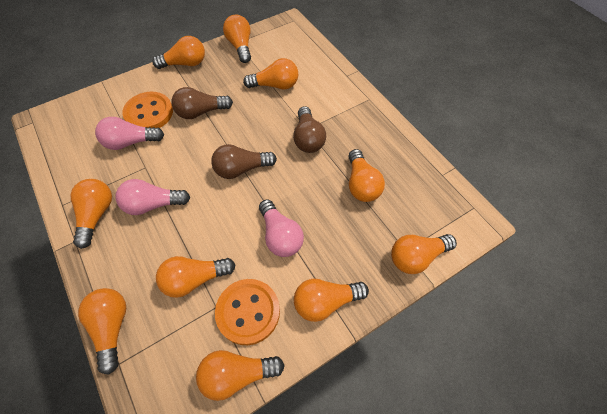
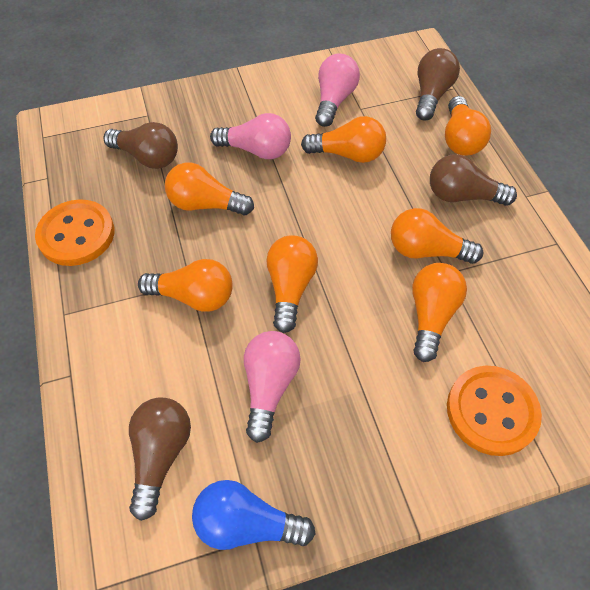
blue light bulb: 0 -> 1
brown light bulb: 3 -> 4
orange light bulb: 10 -> 7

+ + +

**Problem statement**:
Please retype the whole listing above word for word and drop the pictures.

**Written solution**:
blue light bulb: 0 -> 1
brown light bulb: 3 -> 4
orange light bulb: 10 -> 7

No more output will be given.